# TASK STATEMENT
Find every line below with "green" in it and give only how many there are.

(Dataset entries)
━━━

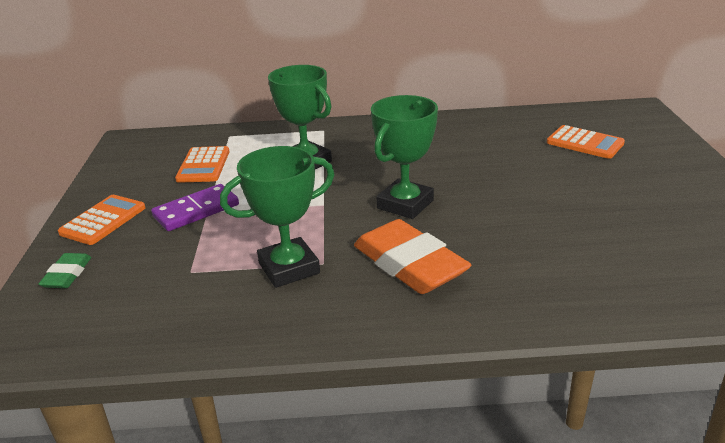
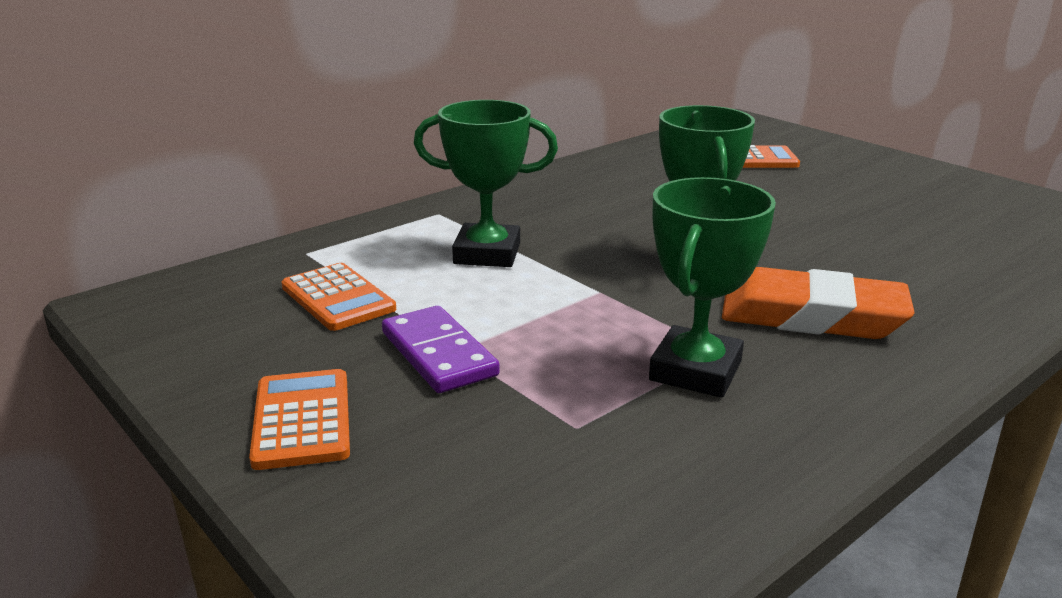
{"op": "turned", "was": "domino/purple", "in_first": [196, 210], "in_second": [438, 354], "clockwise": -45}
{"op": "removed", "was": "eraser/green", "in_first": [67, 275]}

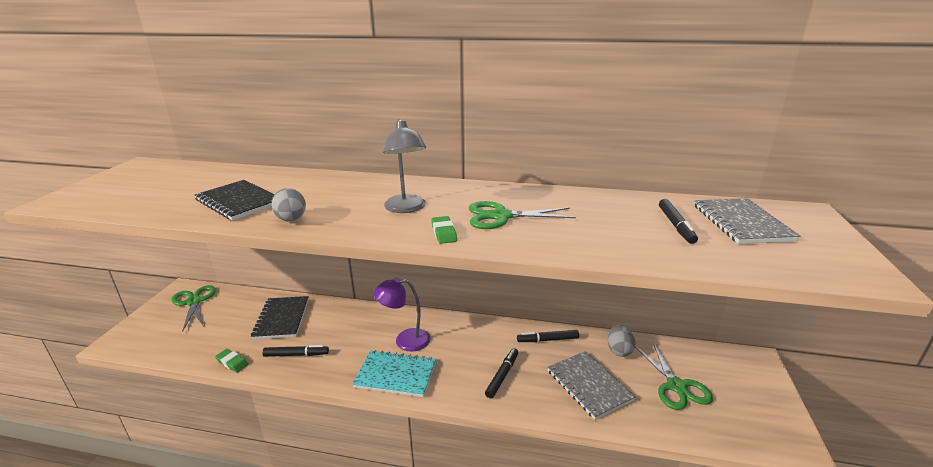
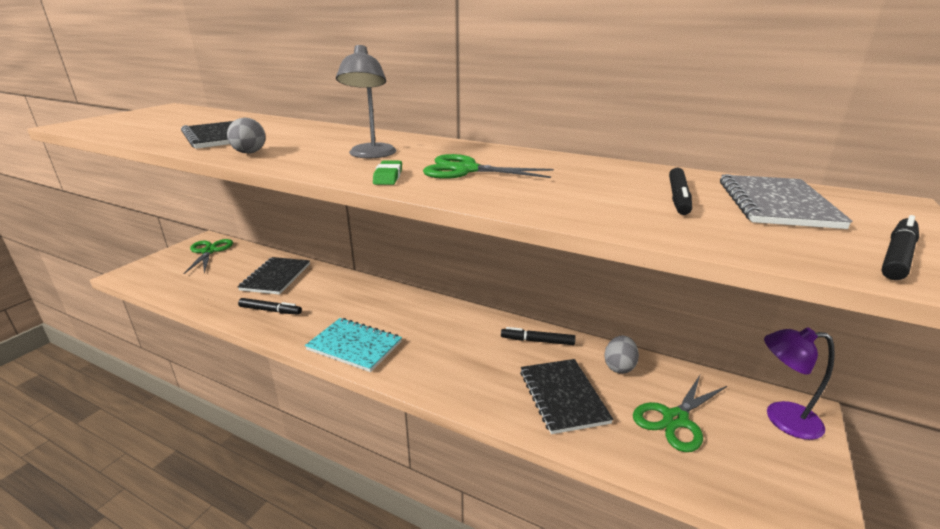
{"op": "moved", "was": "lamp/purple", "in_first": [405, 340], "in_second": [781, 418]}
{"op": "turned", "was": "scissors/green", "in_first": [676, 386], "in_second": [675, 419], "clockwise": 45}
{"op": "moved", "was": "marker/black", "in_first": [502, 375], "in_second": [897, 256]}
{"op": "removed", "was": "eraser/green", "in_first": [232, 362]}
{"op": "recoloured", "was": "notebook/grey", "now": "notebook/black", "in_first": [589, 385], "in_second": [563, 396]}

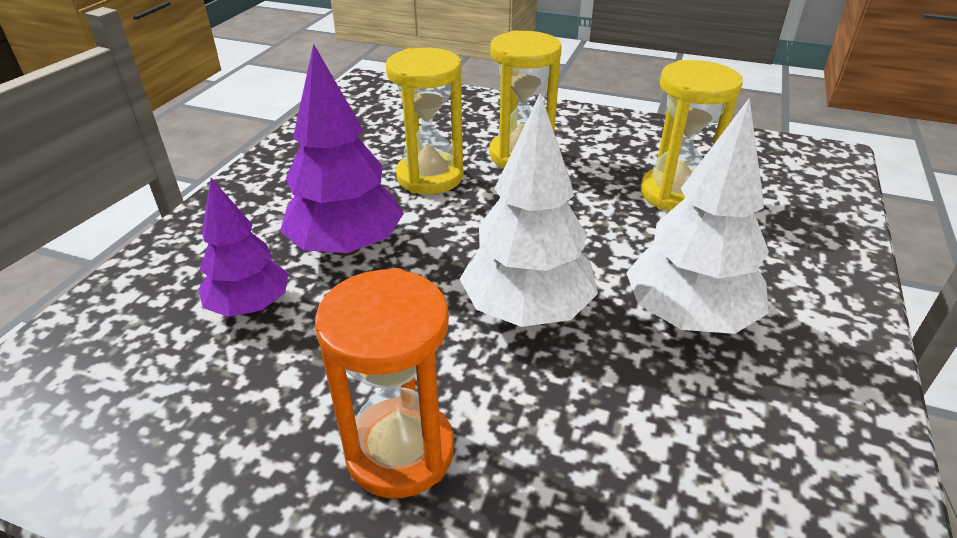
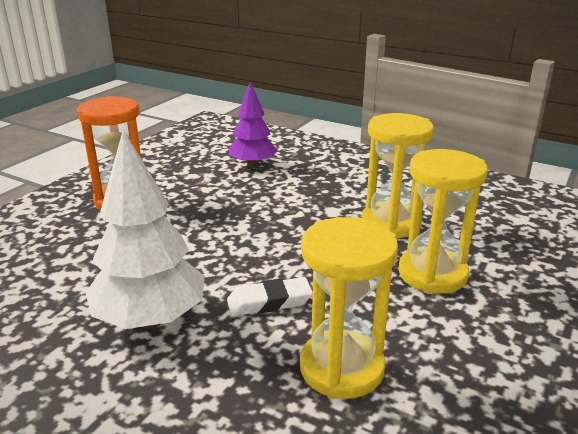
{"op": "removed", "was": "tree/purple", "in_first": [347, 247]}
{"op": "removed", "was": "tree/white", "in_first": [526, 310]}
{"op": "added", "now": "eraser/white", "in_second": [269, 302]}

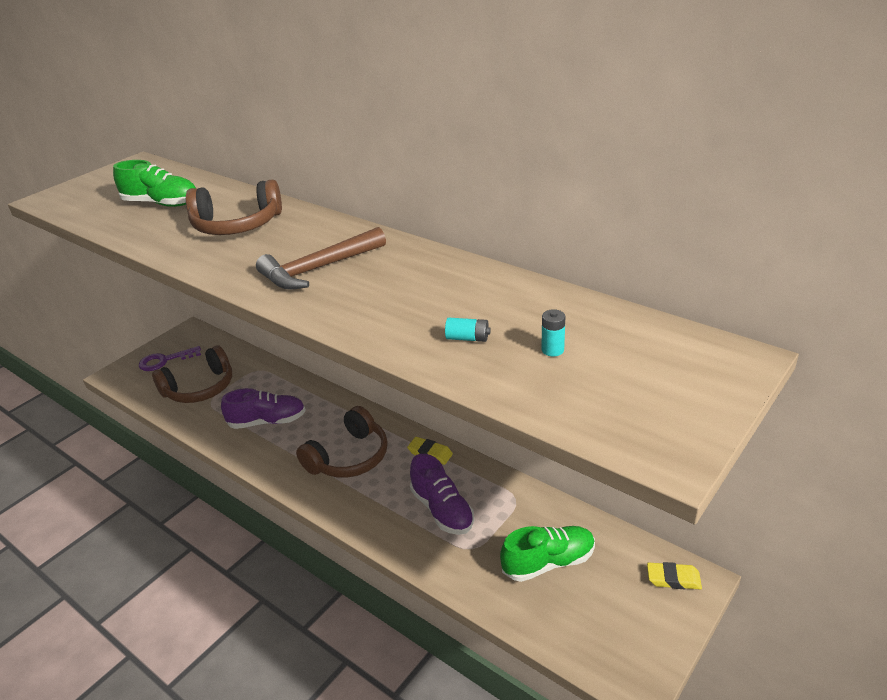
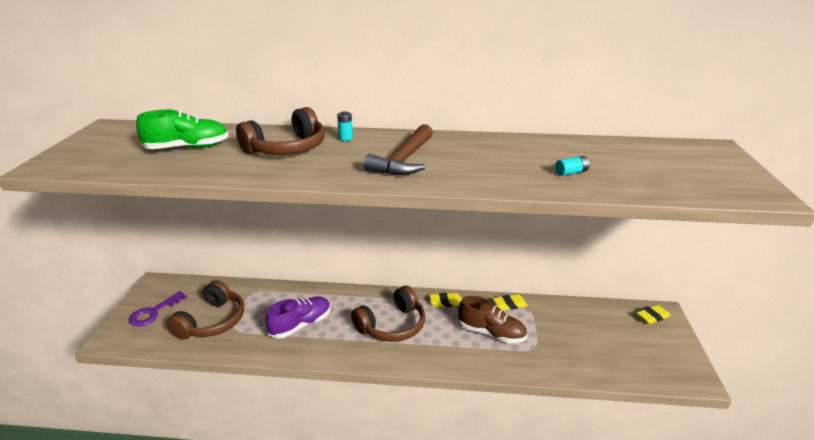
{"op": "moved", "was": "battery/turquoise", "in_first": [552, 350], "in_second": [345, 138]}
{"op": "turned", "was": "headphones/brown", "in_first": [348, 457], "in_second": [392, 325], "clockwise": 45}
{"op": "recoloured", "was": "shoe/purple", "now": "shoe/brown", "in_first": [442, 510], "in_second": [491, 333]}
{"op": "removed", "was": "shoe/green", "in_first": [548, 562]}
{"op": "added", "now": "eraser/yellow", "in_second": [509, 304]}

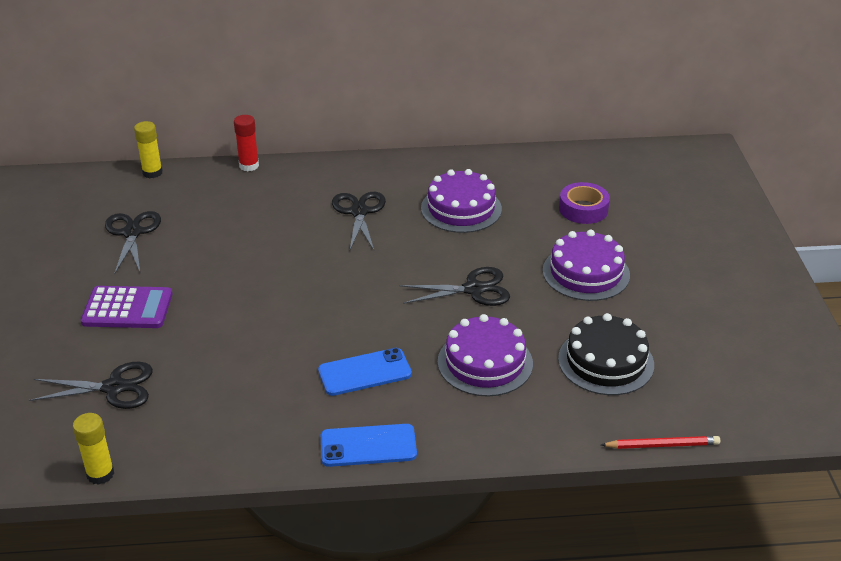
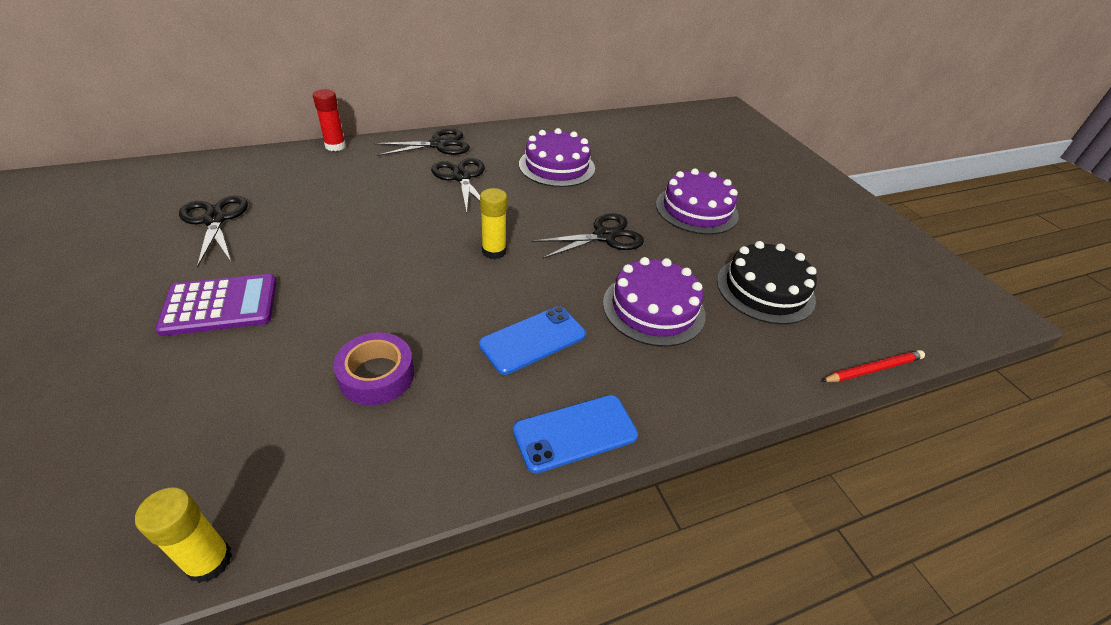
{"op": "moved", "was": "glue stick/yellow", "in_first": [152, 172], "in_second": [494, 251]}
{"op": "moved", "was": "tape/purple", "in_first": [583, 209], "in_second": [376, 375]}
{"op": "moved", "was": "scissors/black", "in_first": [114, 388], "in_second": [439, 145]}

━━━

# WRITTEN RESPONSE
4